- **Exercise**
Rewrite everything from the first of the lines down through the one containing "descaled (166, 92)", swapping "railway" for "tramway" and changing nothing else. Leave the pictures out of your answer.

(Entries for locating words and elements)
# # # # #

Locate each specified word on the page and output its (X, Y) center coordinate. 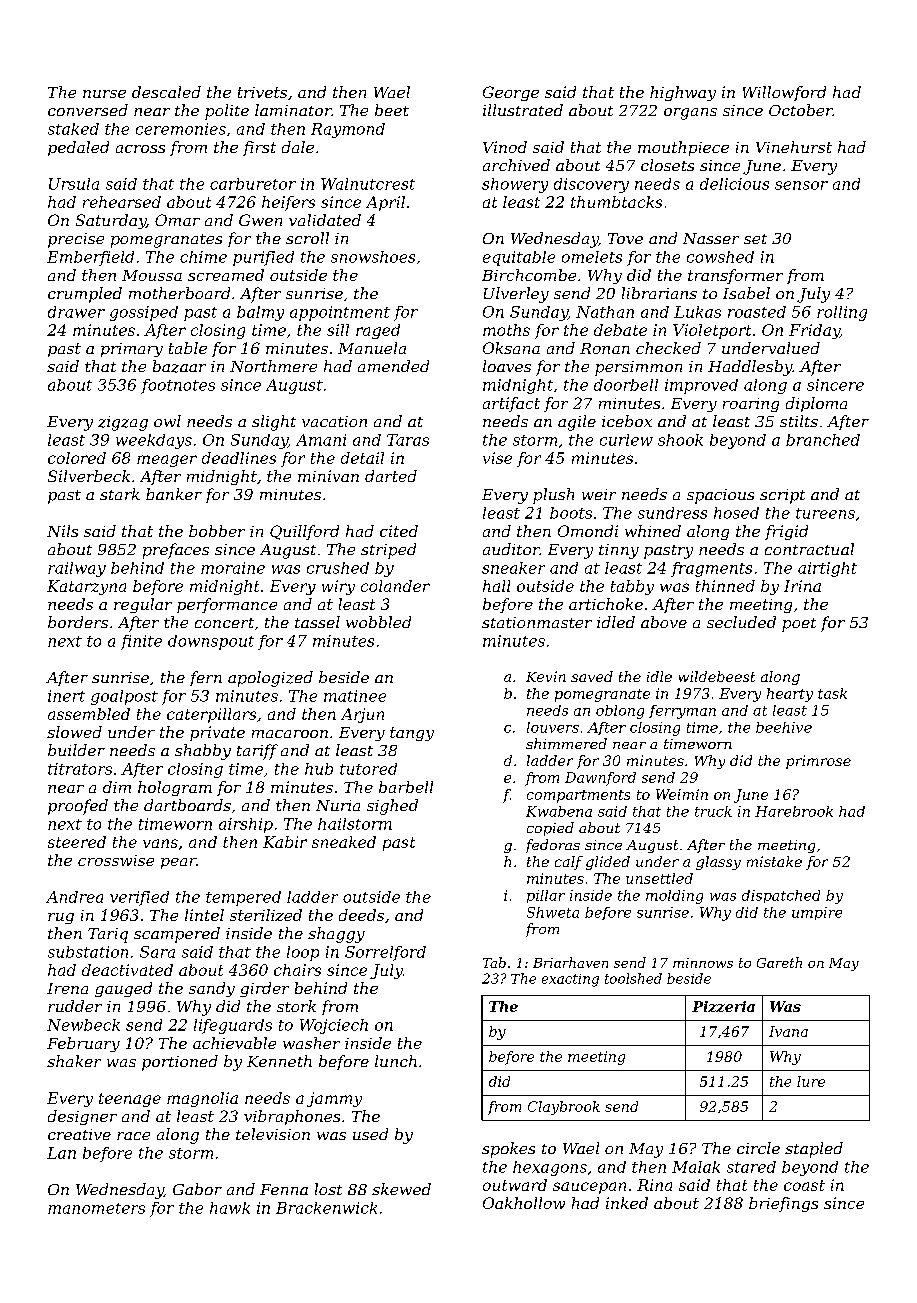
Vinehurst (794, 147)
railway (77, 569)
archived (516, 165)
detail (362, 458)
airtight (827, 569)
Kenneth (279, 1061)
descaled (166, 92)
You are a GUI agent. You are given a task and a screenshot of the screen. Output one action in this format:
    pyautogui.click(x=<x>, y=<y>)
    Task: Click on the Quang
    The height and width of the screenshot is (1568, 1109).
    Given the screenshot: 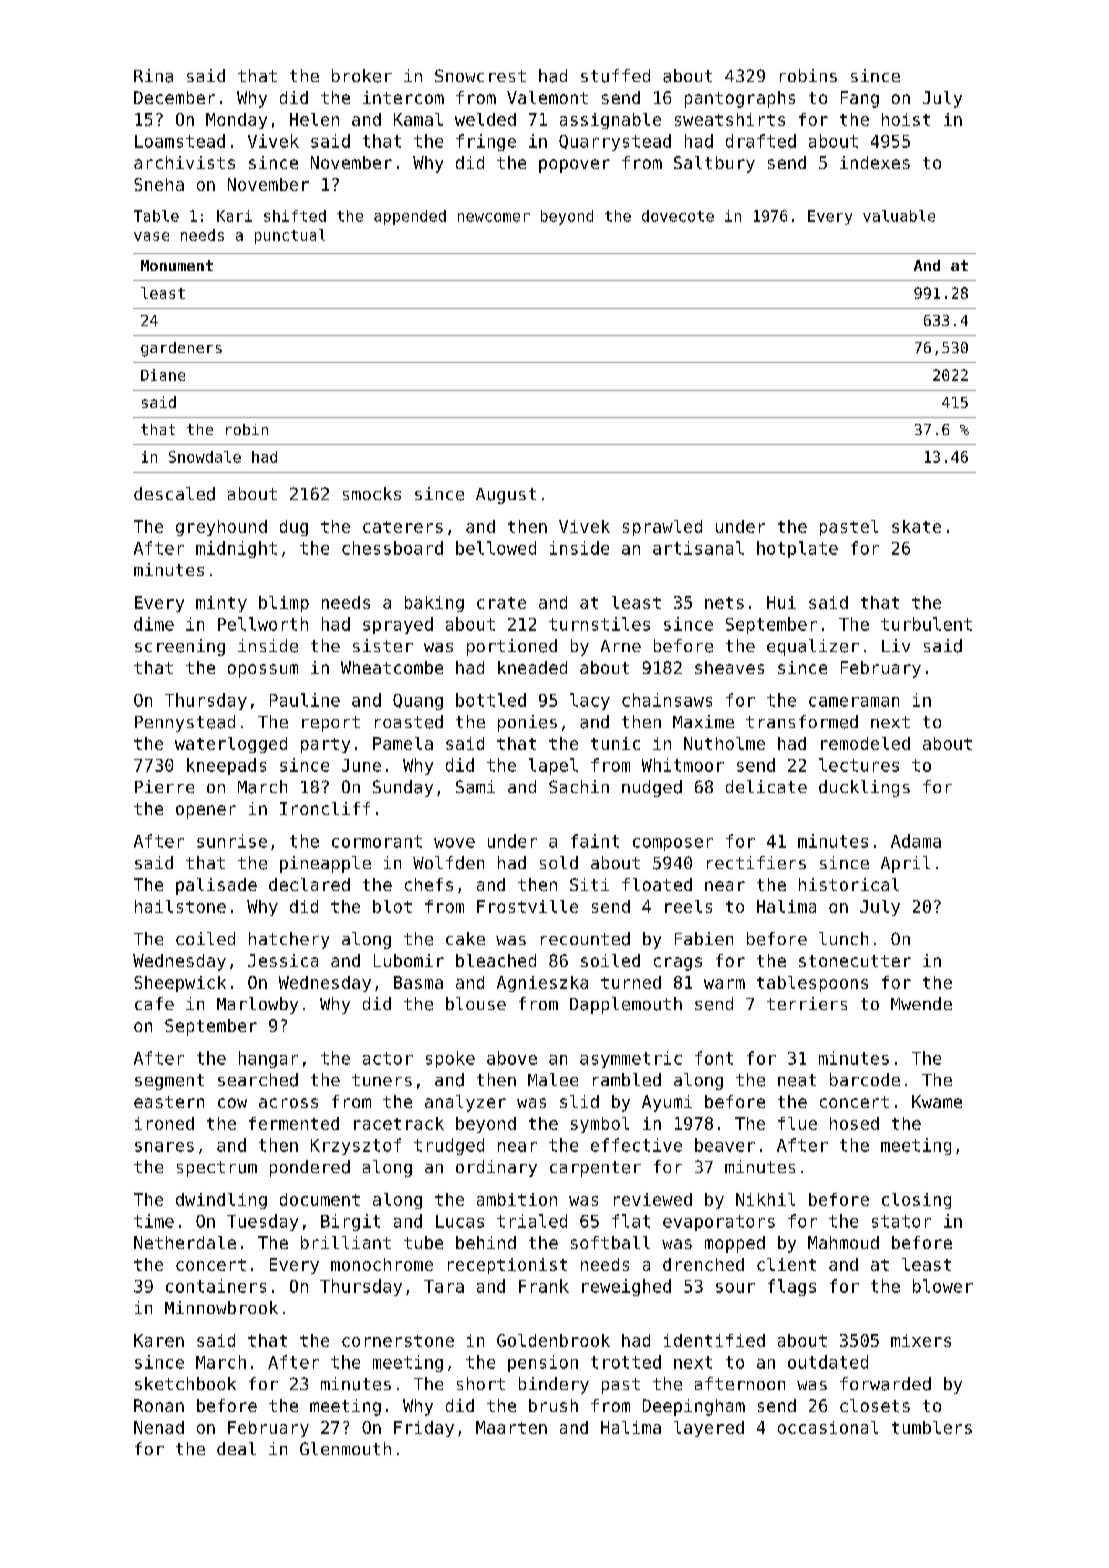 What is the action you would take?
    pyautogui.click(x=418, y=702)
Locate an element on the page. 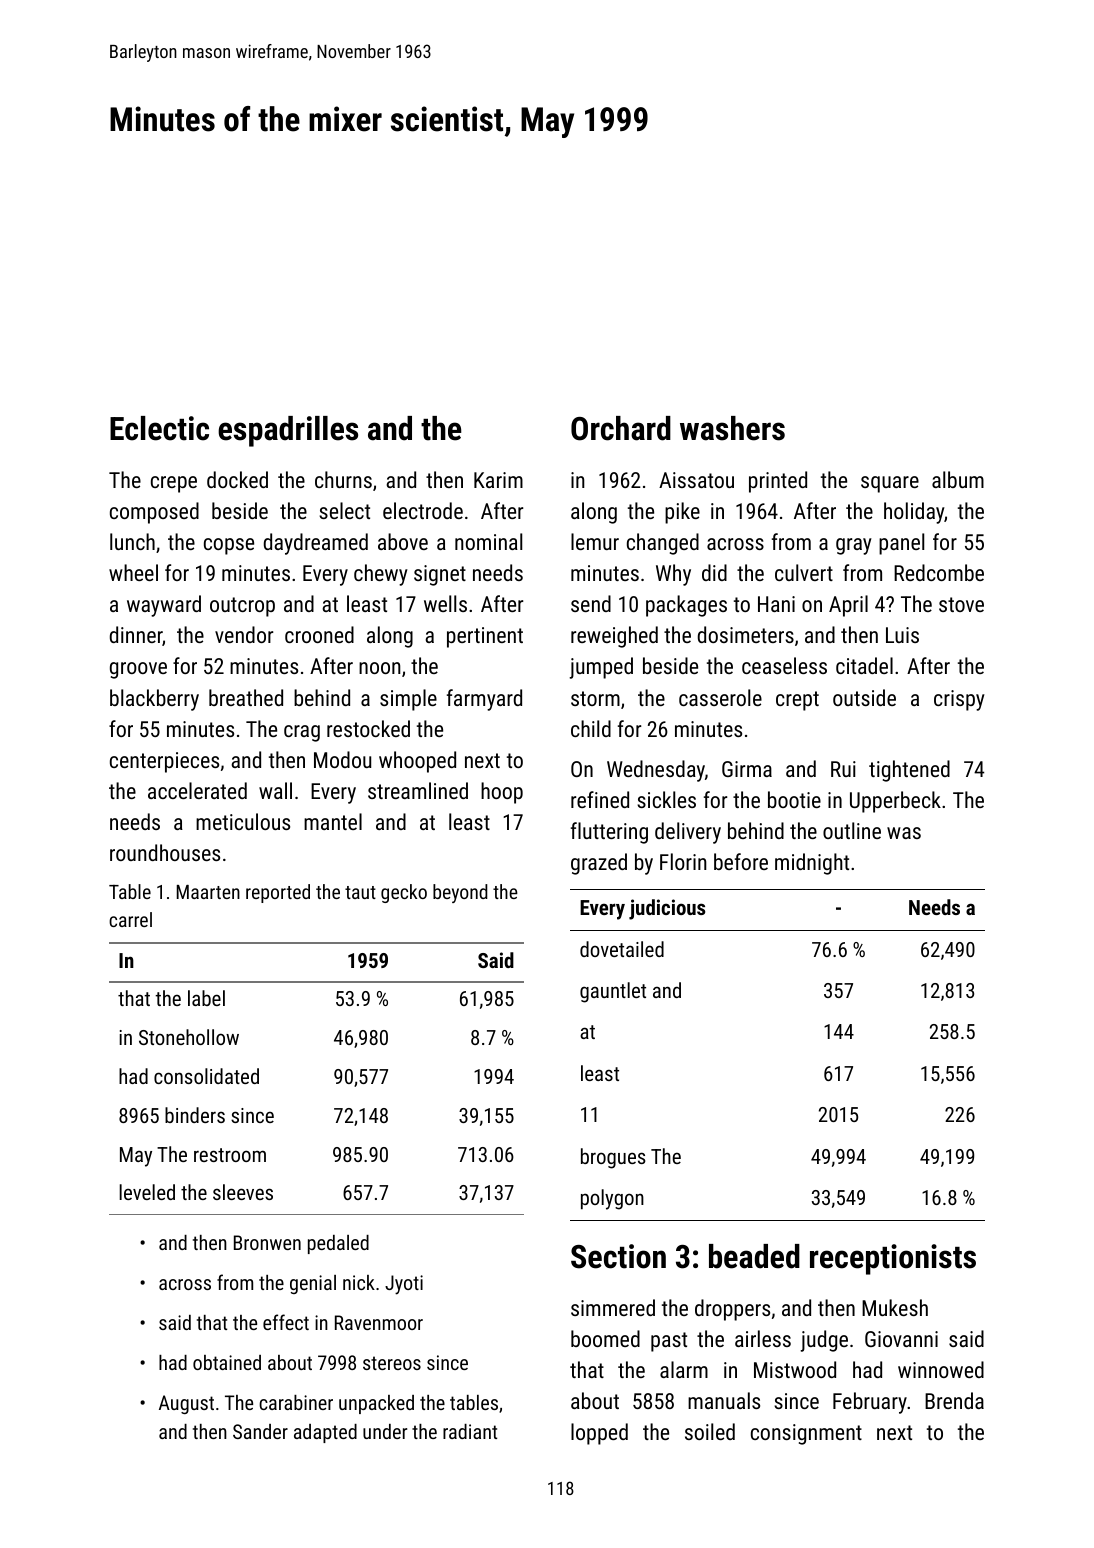 This document has height=1548, width=1094. taut is located at coordinates (360, 892).
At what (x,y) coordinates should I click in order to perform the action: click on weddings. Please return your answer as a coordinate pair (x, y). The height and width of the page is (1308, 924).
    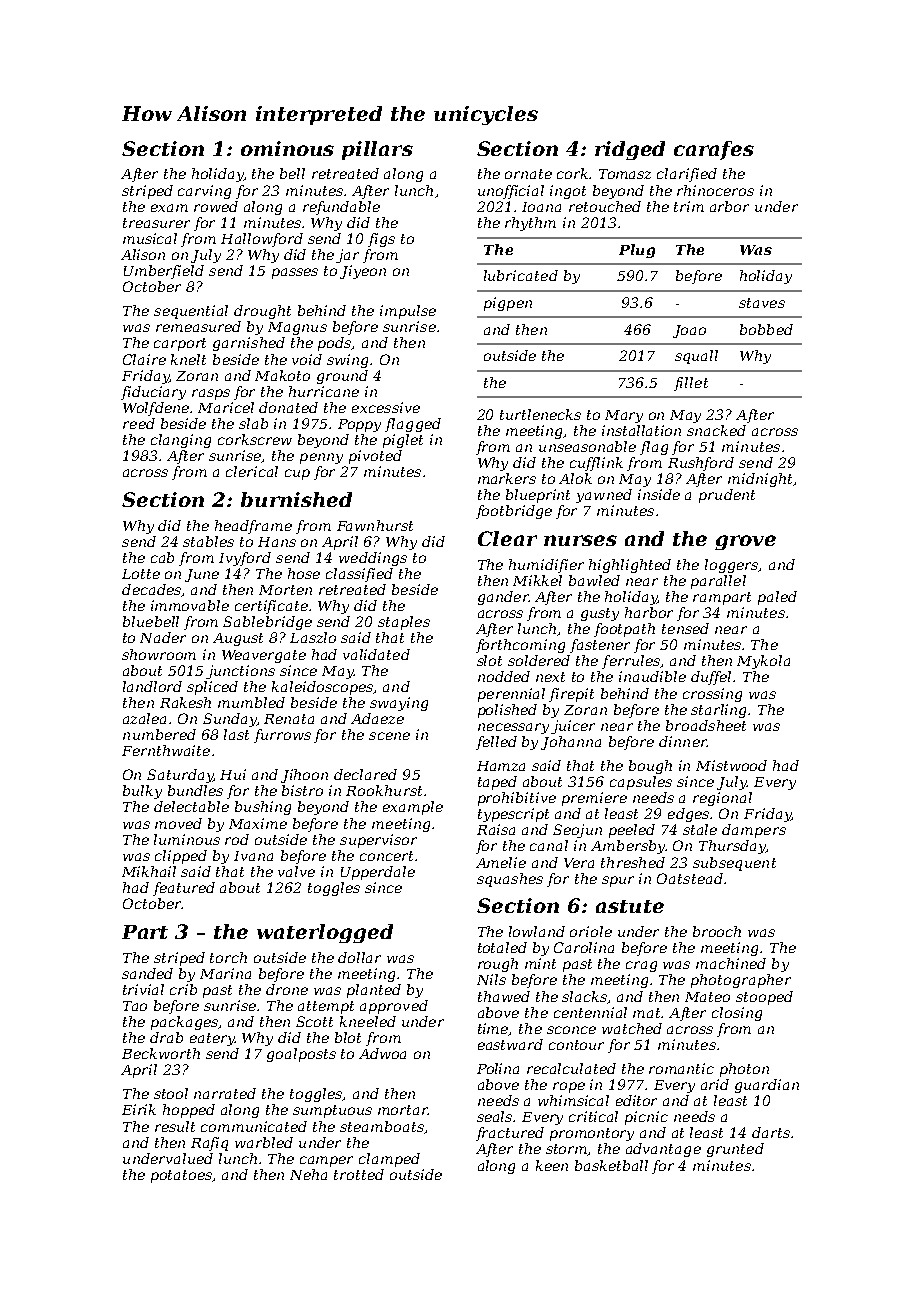
    Looking at the image, I should click on (373, 559).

# # # # #

- **Complete response**
Locate each specified word on the page and output its (X, Y) center coordinate. 
Vinehurst (794, 147)
tramway (77, 569)
archived (516, 165)
detail (362, 458)
airtight (827, 569)
Kenneth (279, 1061)
descaled (166, 92)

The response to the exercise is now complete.